**YOUR ASSIGNMENT:** Would you repeat every line below exactly, please?

**AVAILABLE DATA:**
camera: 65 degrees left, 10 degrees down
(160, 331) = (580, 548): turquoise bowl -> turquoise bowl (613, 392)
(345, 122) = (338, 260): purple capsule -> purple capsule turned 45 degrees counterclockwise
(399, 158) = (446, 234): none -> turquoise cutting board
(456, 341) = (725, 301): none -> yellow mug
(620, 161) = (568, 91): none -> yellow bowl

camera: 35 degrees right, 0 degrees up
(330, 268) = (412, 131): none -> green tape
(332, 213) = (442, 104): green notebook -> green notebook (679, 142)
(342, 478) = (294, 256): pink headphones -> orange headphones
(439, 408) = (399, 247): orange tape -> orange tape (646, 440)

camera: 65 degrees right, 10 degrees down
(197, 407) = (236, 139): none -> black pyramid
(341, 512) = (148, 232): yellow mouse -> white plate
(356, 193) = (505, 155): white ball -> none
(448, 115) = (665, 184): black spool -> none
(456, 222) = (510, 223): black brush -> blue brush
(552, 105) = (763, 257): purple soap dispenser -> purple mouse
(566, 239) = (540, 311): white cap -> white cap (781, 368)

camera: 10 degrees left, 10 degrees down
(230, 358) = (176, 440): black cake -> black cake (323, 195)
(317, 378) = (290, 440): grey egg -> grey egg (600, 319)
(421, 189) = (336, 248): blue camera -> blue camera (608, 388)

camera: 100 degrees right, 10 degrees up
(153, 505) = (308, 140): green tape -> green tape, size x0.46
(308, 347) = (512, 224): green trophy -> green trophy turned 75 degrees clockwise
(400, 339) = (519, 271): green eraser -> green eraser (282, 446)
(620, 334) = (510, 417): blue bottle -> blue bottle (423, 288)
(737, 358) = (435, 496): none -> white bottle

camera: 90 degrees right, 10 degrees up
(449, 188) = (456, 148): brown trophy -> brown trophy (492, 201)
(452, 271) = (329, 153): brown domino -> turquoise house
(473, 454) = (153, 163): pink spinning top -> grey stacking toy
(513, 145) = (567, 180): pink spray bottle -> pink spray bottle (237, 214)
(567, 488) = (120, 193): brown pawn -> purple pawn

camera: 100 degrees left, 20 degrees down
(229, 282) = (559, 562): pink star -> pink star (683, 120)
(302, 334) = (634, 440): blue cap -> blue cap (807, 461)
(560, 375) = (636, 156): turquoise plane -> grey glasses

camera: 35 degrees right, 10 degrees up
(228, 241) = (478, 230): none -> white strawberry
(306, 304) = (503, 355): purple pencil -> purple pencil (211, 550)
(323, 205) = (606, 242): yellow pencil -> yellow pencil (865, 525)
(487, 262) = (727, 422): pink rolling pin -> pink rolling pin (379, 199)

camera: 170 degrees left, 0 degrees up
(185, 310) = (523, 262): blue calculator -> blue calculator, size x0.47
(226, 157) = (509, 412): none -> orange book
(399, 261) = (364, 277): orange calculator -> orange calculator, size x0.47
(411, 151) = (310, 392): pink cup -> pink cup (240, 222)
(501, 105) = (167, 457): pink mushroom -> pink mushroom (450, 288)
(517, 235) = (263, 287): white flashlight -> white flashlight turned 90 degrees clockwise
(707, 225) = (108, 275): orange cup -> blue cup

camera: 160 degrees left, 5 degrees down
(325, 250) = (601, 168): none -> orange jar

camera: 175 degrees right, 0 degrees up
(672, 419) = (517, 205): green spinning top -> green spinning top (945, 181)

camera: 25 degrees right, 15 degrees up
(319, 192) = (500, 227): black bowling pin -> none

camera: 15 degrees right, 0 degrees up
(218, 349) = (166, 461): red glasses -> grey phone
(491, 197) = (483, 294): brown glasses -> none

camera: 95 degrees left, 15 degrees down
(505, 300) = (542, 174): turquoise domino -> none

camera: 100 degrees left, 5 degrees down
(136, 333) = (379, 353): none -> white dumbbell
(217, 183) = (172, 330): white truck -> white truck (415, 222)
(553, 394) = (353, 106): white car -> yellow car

**RESPONSE:**
camera: 65 degrees left, 10 degrees down
(160, 331) = (580, 548): turquoise bowl -> turquoise bowl (613, 392)
(345, 122) = (338, 260): purple capsule -> purple capsule turned 45 degrees counterclockwise
(399, 158) = (446, 234): none -> turquoise cutting board
(456, 341) = (725, 301): none -> yellow mug
(620, 161) = (568, 91): none -> yellow bowl

camera: 35 degrees right, 0 degrees up
(330, 268) = (412, 131): none -> green tape
(332, 213) = (442, 104): green notebook -> green notebook (679, 142)
(342, 478) = (294, 256): pink headphones -> orange headphones
(439, 408) = (399, 247): orange tape -> orange tape (646, 440)

camera: 65 degrees right, 10 degrees down
(197, 407) = (236, 139): none -> black pyramid
(341, 512) = (148, 232): yellow mouse -> white plate
(356, 193) = (505, 155): white ball -> none
(448, 115) = (665, 184): black spool -> none
(456, 222) = (510, 223): black brush -> blue brush
(552, 105) = (763, 257): purple soap dispenser -> purple mouse
(566, 239) = (540, 311): white cap -> white cap (781, 368)

camera: 10 degrees left, 10 degrees down
(230, 358) = (176, 440): black cake -> black cake (323, 195)
(317, 378) = (290, 440): grey egg -> grey egg (600, 319)
(421, 189) = (336, 248): blue camera -> blue camera (608, 388)

camera: 100 degrees right, 10 degrees up
(153, 505) = (308, 140): green tape -> green tape, size x0.46
(308, 347) = (512, 224): green trophy -> green trophy turned 75 degrees clockwise
(400, 339) = (519, 271): green eraser -> green eraser (282, 446)
(620, 334) = (510, 417): blue bottle -> blue bottle (423, 288)
(737, 358) = (435, 496): none -> white bottle

camera: 90 degrees right, 10 degrees up
(449, 188) = (456, 148): brown trophy -> brown trophy (492, 201)
(452, 271) = (329, 153): brown domino -> turquoise house
(473, 454) = (153, 163): pink spinning top -> grey stacking toy
(513, 145) = (567, 180): pink spray bottle -> pink spray bottle (237, 214)
(567, 488) = (120, 193): brown pawn -> purple pawn

camera: 100 degrees left, 20 degrees down
(229, 282) = (559, 562): pink star -> pink star (683, 120)
(302, 334) = (634, 440): blue cap -> blue cap (807, 461)
(560, 375) = (636, 156): turquoise plane -> grey glasses

camera: 35 degrees right, 10 degrees up
(228, 241) = (478, 230): none -> white strawberry
(306, 304) = (503, 355): purple pencil -> purple pencil (211, 550)
(323, 205) = (606, 242): yellow pencil -> yellow pencil (865, 525)
(487, 262) = (727, 422): pink rolling pin -> pink rolling pin (379, 199)

camera: 170 degrees left, 0 degrees up
(185, 310) = (523, 262): blue calculator -> blue calculator, size x0.47
(226, 157) = (509, 412): none -> orange book
(399, 261) = (364, 277): orange calculator -> orange calculator, size x0.47
(411, 151) = (310, 392): pink cup -> pink cup (240, 222)
(501, 105) = (167, 457): pink mushroom -> pink mushroom (450, 288)
(517, 235) = (263, 287): white flashlight -> white flashlight turned 90 degrees clockwise
(707, 225) = (108, 275): orange cup -> blue cup

camera: 160 degrees left, 5 degrees down
(325, 250) = (601, 168): none -> orange jar

camera: 175 degrees right, 0 degrees up
(672, 419) = (517, 205): green spinning top -> green spinning top (945, 181)

camera: 25 degrees right, 15 degrees up
(319, 192) = (500, 227): black bowling pin -> none

camera: 15 degrees right, 0 degrees up
(218, 349) = (166, 461): red glasses -> grey phone
(491, 197) = (483, 294): brown glasses -> none

camera: 95 degrees left, 15 degrees down
(505, 300) = (542, 174): turquoise domino -> none

camera: 100 degrees left, 5 degrees down
(136, 333) = (379, 353): none -> white dumbbell
(217, 183) = (172, 330): white truck -> white truck (415, 222)
(553, 394) = (353, 106): white car -> yellow car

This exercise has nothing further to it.